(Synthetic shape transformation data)

* * *

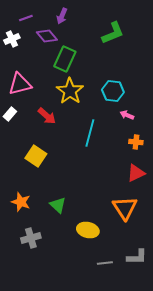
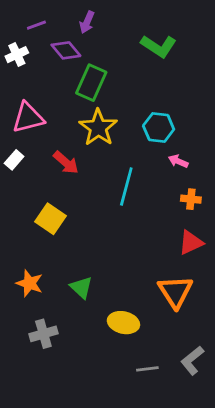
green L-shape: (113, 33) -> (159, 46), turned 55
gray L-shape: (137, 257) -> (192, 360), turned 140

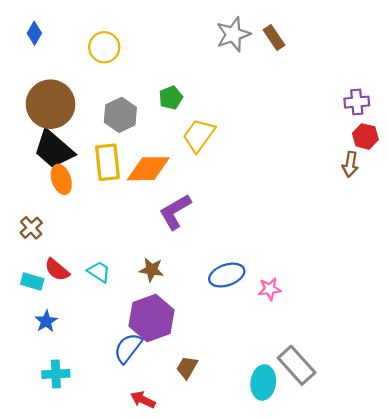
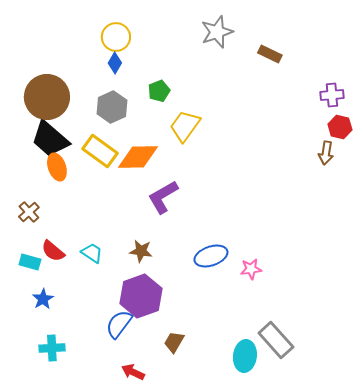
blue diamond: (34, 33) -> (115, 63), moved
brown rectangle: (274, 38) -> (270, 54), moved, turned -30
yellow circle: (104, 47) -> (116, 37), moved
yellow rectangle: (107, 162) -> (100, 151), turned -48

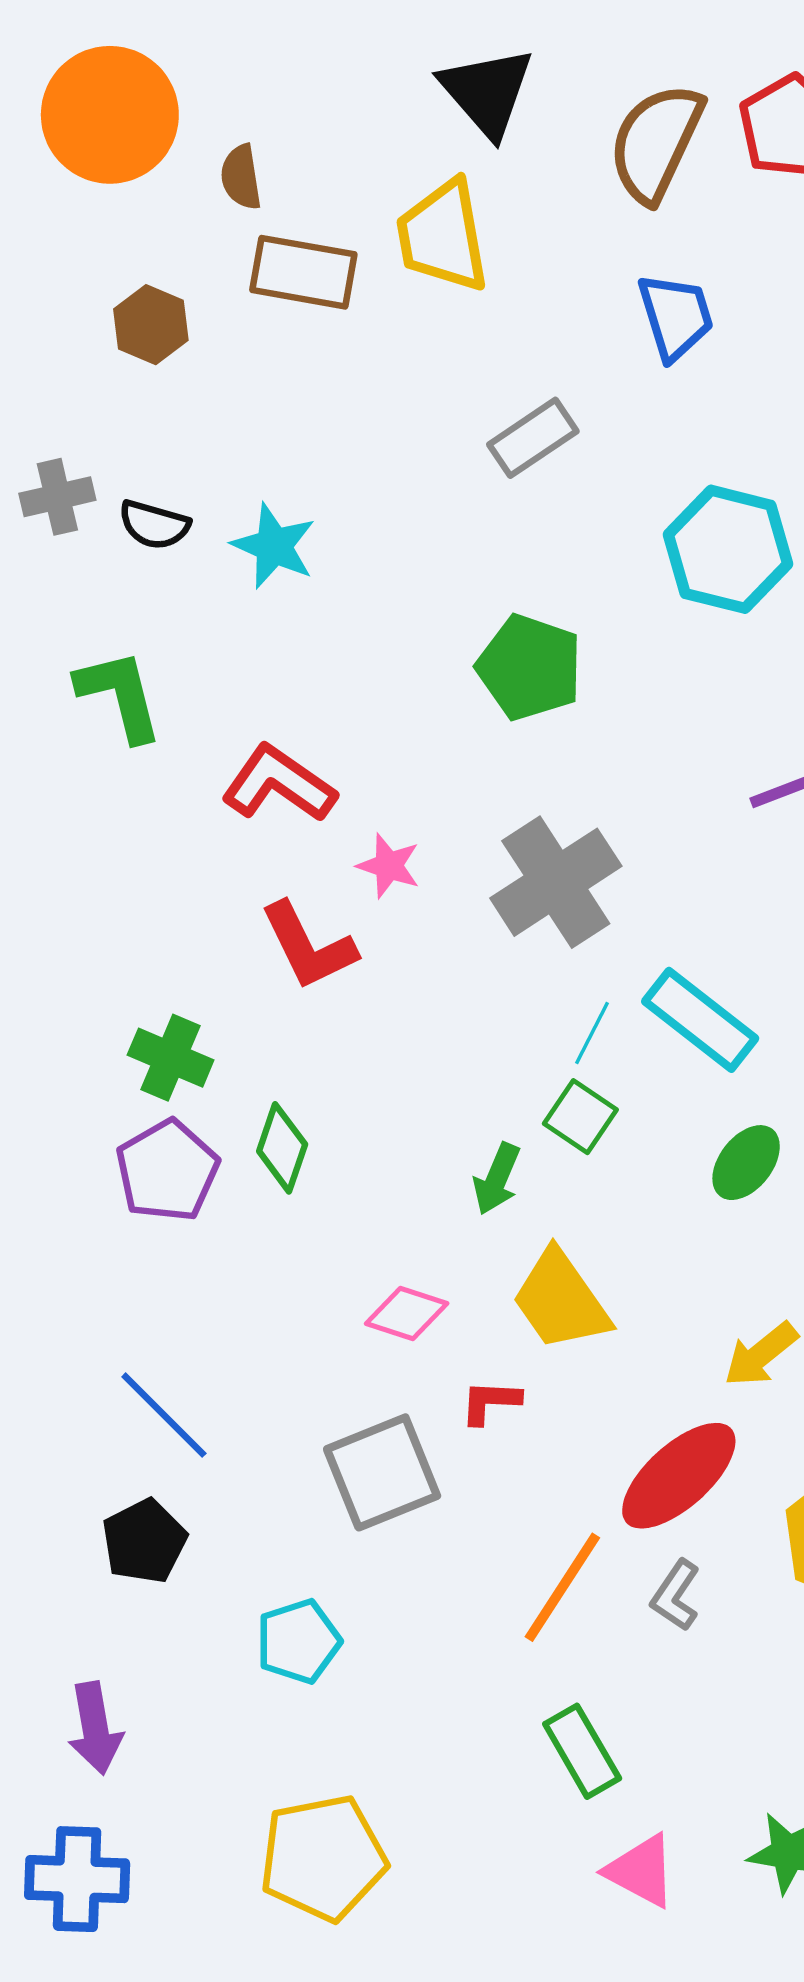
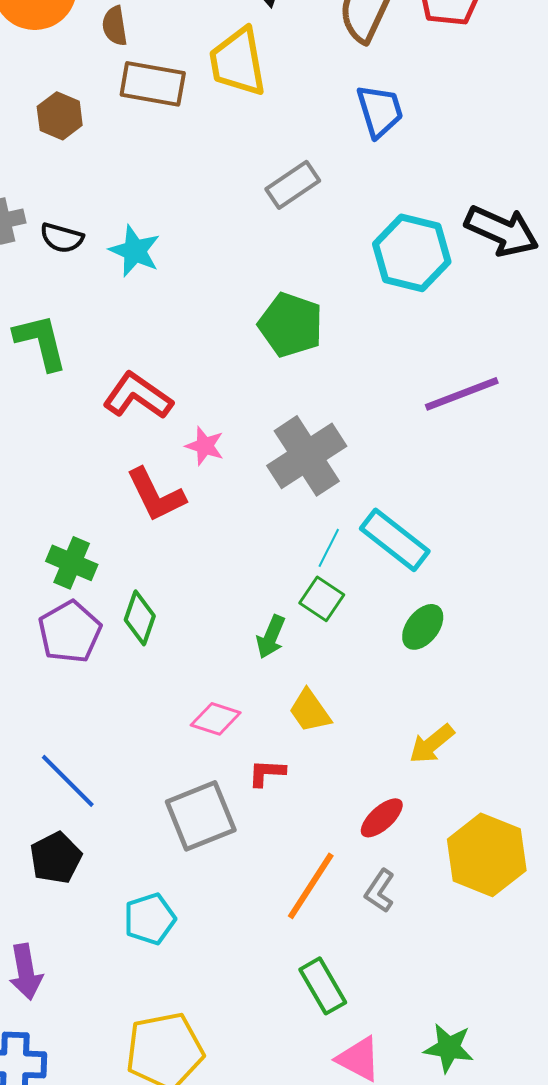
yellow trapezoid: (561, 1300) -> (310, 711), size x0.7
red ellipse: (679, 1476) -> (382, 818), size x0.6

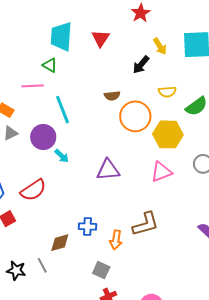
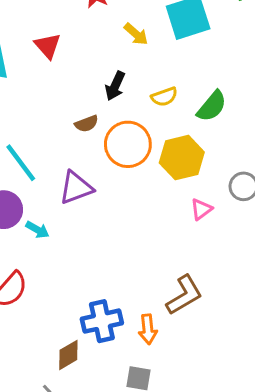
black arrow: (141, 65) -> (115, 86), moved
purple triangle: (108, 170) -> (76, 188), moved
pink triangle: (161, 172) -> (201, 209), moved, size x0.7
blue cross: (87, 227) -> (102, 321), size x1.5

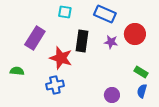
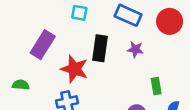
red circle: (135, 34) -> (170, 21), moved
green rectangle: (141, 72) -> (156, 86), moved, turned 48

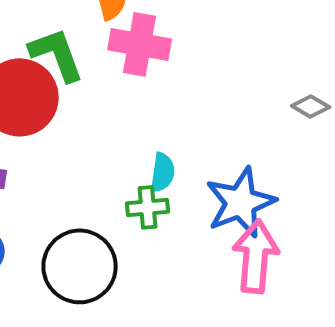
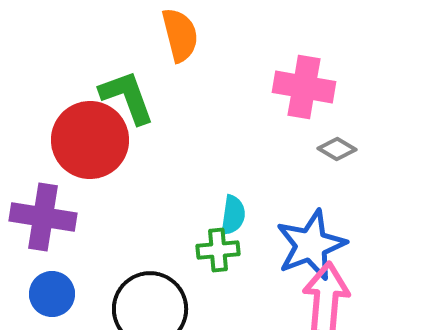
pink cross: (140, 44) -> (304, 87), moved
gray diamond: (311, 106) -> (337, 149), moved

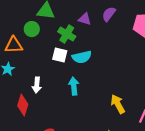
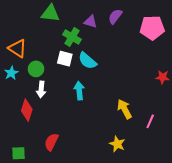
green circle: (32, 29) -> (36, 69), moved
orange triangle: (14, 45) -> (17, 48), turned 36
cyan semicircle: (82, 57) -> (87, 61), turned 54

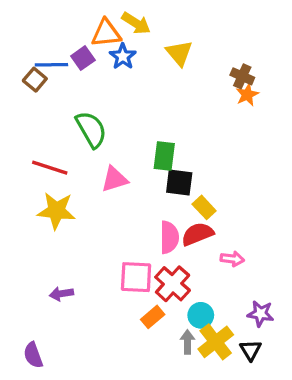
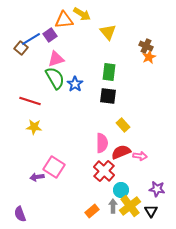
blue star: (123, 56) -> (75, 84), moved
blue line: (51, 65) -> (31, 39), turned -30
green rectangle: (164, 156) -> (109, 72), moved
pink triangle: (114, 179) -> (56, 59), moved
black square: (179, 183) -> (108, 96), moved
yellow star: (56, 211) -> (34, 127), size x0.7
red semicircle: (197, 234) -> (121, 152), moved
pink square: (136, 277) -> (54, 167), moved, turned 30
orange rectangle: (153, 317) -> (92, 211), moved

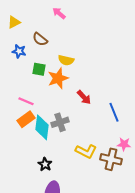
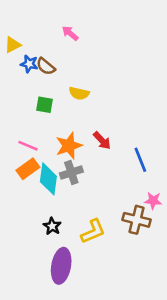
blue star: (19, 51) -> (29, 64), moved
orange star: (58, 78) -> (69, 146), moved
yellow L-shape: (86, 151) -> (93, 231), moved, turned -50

* * *

Give exactly the lines above that run from the line with "blue star: (123, 56) -> (75, 84), moved" to the line with "blue star: (19, 51) -> (29, 64), moved", both included, leaving every picture out.

blue star: (123, 56) -> (75, 84), moved
blue line: (51, 65) -> (31, 39), turned -30
green rectangle: (164, 156) -> (109, 72), moved
pink triangle: (114, 179) -> (56, 59), moved
black square: (179, 183) -> (108, 96), moved
yellow star: (56, 211) -> (34, 127), size x0.7
red semicircle: (197, 234) -> (121, 152), moved
pink square: (136, 277) -> (54, 167), moved, turned 30
orange rectangle: (153, 317) -> (92, 211), moved

blue star: (19, 51) -> (29, 64), moved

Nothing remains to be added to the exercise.